TASK OBJECTIVE: Only the lines from the one containing "U105 pin K: GND -> +12V" through the end of the entries are wanted, retyped exactly and without pictures.

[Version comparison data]
-- Opening Marker --

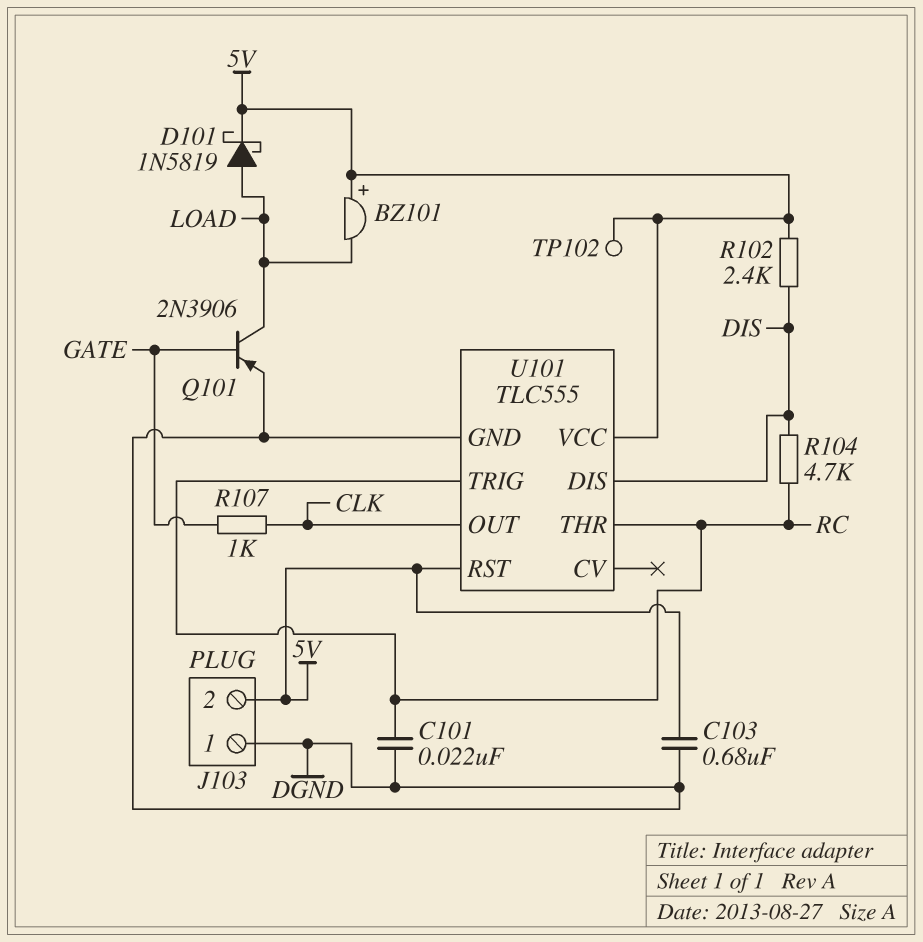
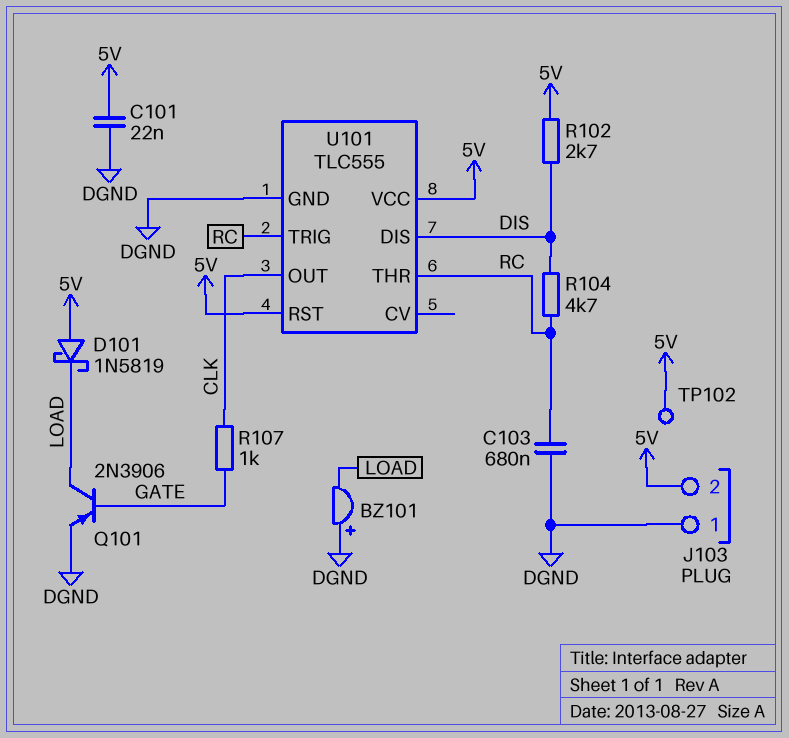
BZ101: buzzer (plus 5V, minus LOAD) -> buzzer (plus DGND, minus LOAD)
C101: 22nF (DGND, RC) -> 22nF (5V, DGND)
C103: 680nF (5V, DGND) -> 680nF (DGND, RC)
D101: schottky 1N5819 (A LOAD, K 5V) -> schottky 1N5819 (A 5V, K LOAD)
R102: 2.4k (5V, DIS) -> 2.7k (5V, DIS)

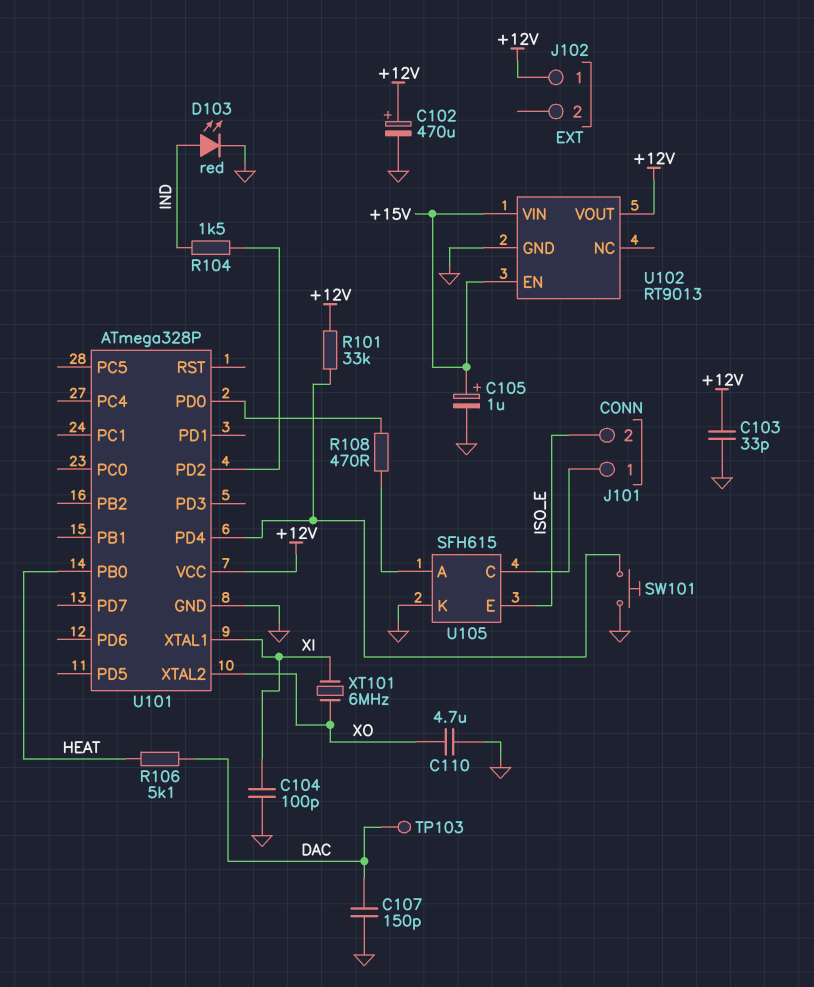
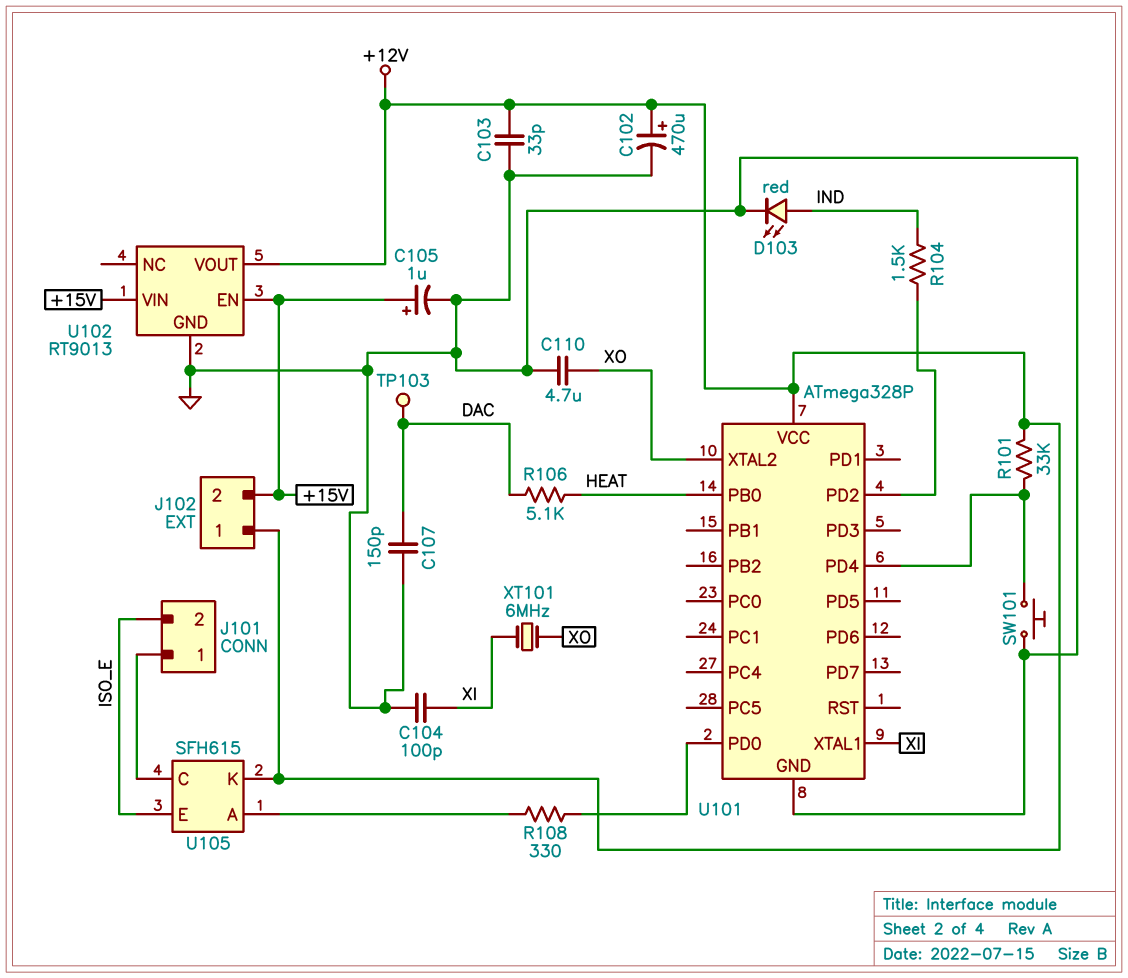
J102 pin 2: none -> +15V
R108: 470 (U101/PD0, U105/A) -> 330 (U101/PD0, U105/A)
U105 pin K: GND -> +12V

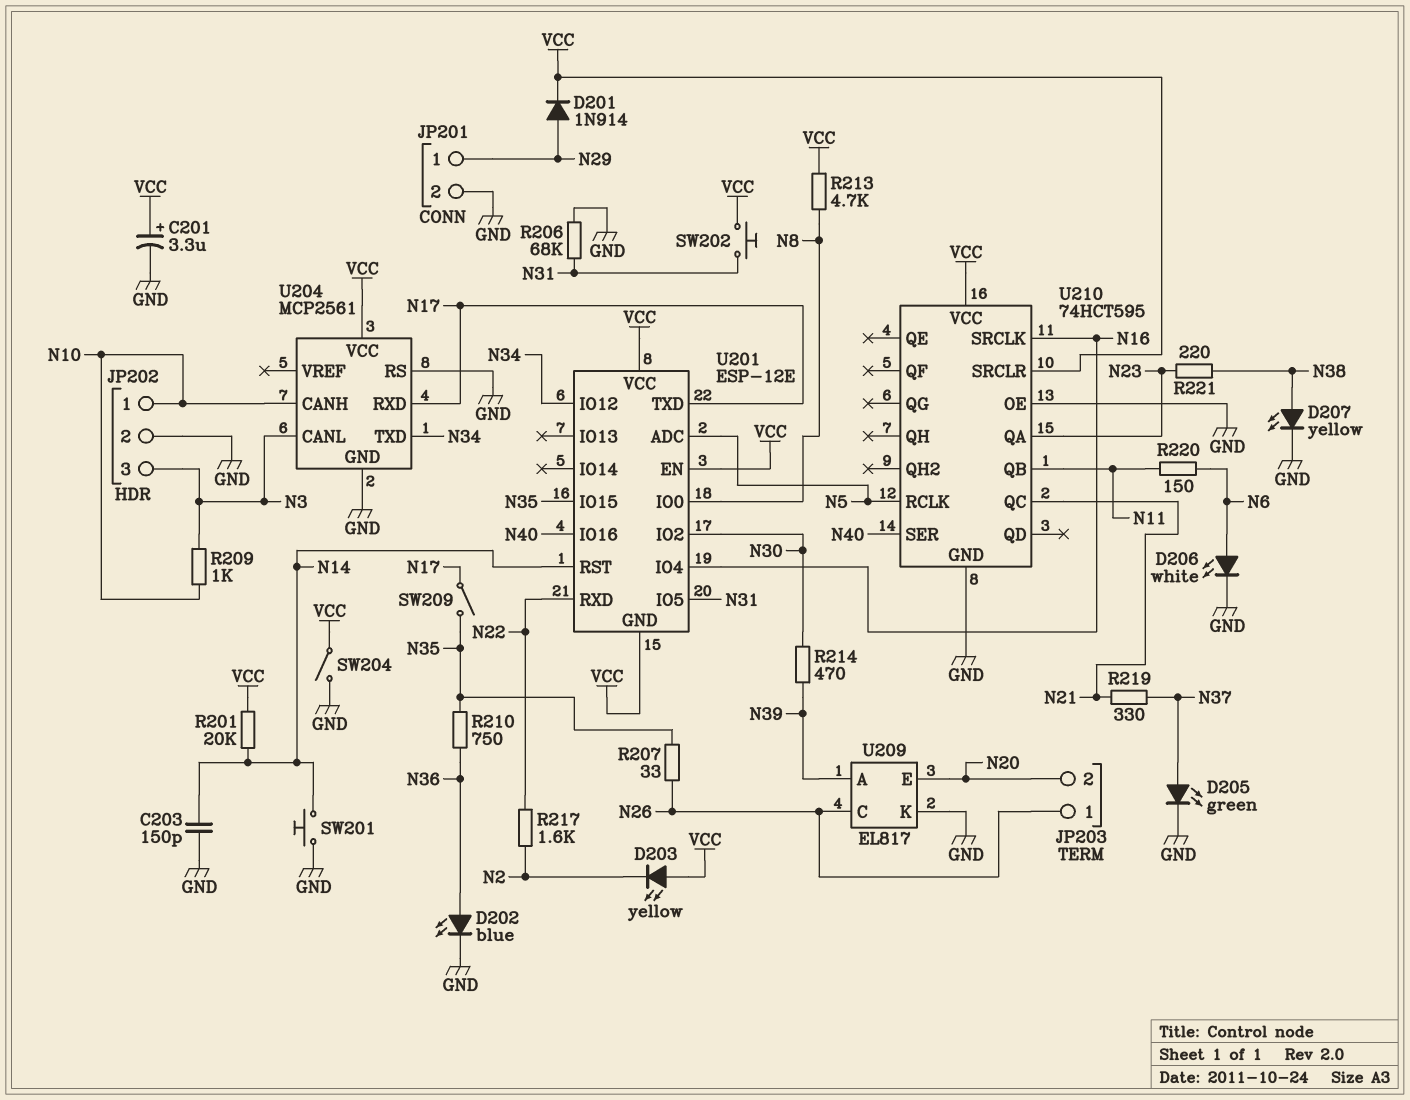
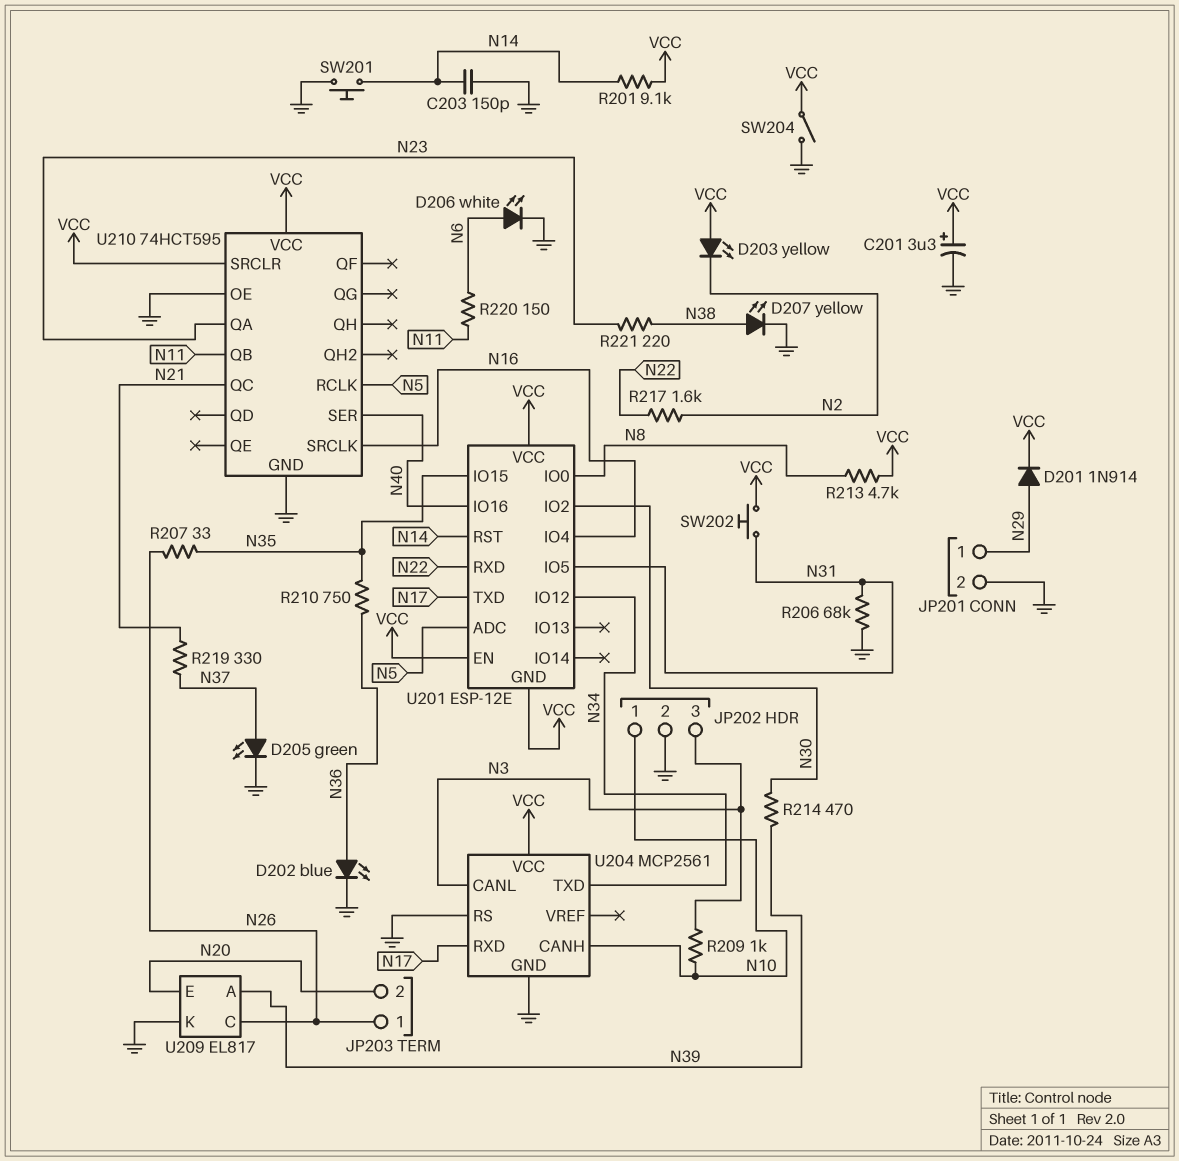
R201: 20k (N14, VCC) -> 9.1k (N14, VCC)
SW209: switch (N17, N35) -> none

-- Closing Marker --

FINISHED EXERCISE:
U105 pin K: GND -> +12V

R201: 20k (N14, VCC) -> 9.1k (N14, VCC)
SW209: switch (N17, N35) -> none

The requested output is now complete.